* [WHAT YOU HAVE TO DO] Reproduce each line of the following material exactly, omitting the images.
*** SUPPLIED INFORMATION Section Begins ***
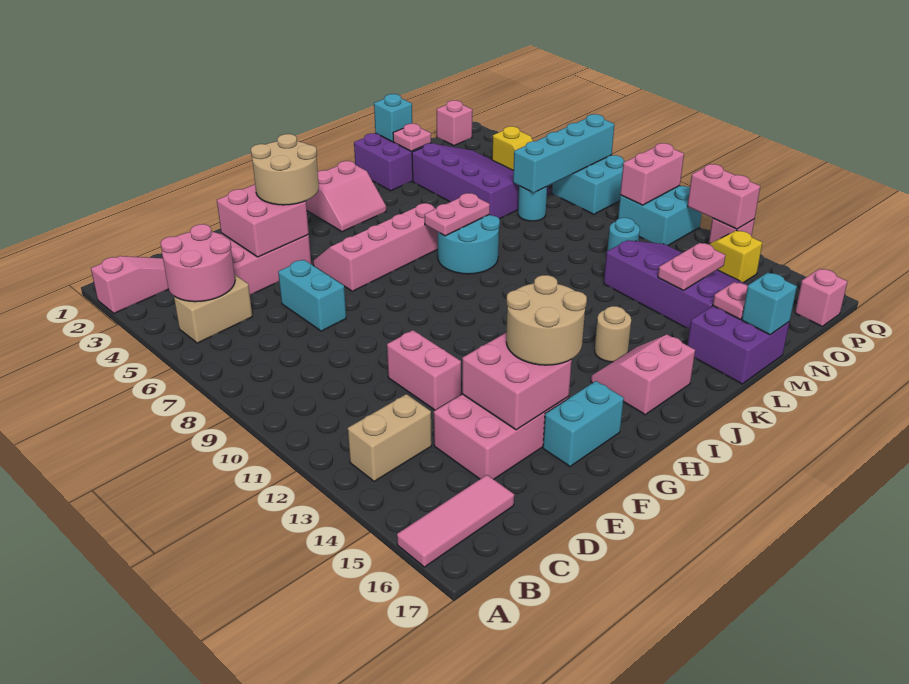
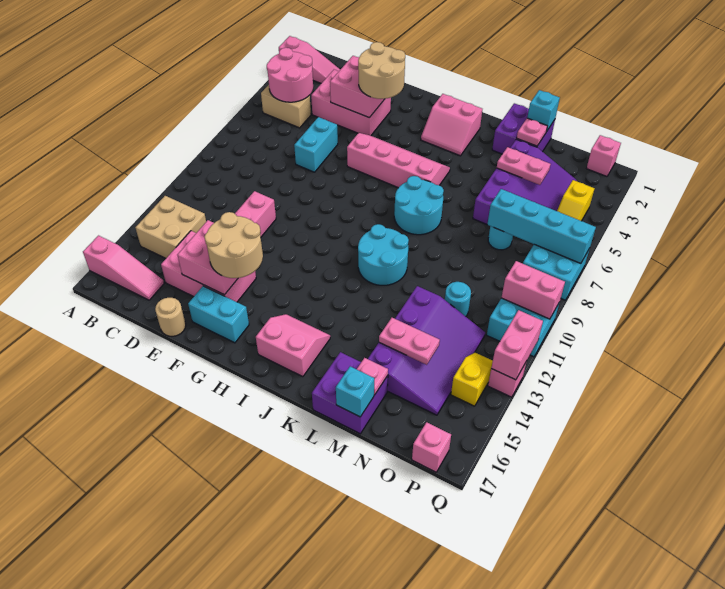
pink tile A16:C16 level 1 -> pink slope A16:C16 level 1 top A
tan brick B13:C13 level 1 -> tan brick B13:C14 level 1
pink plate J7:K7 level 2 -> pink plate M4:N4 level 2
none -> cyan round brick J10:K11 level 1
tan round brick J14 level 1 -> tan round brick E17 level 1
*** SUPPLIED INFORMATION Section Ends ***
* [SOLUTION TO THIS PROBLEM]
pink tile A16:C16 level 1 -> pink slope A16:C16 level 1 top A
tan brick B13:C13 level 1 -> tan brick B13:C14 level 1
pink plate J7:K7 level 2 -> pink plate M4:N4 level 2
none -> cyan round brick J10:K11 level 1
tan round brick J14 level 1 -> tan round brick E17 level 1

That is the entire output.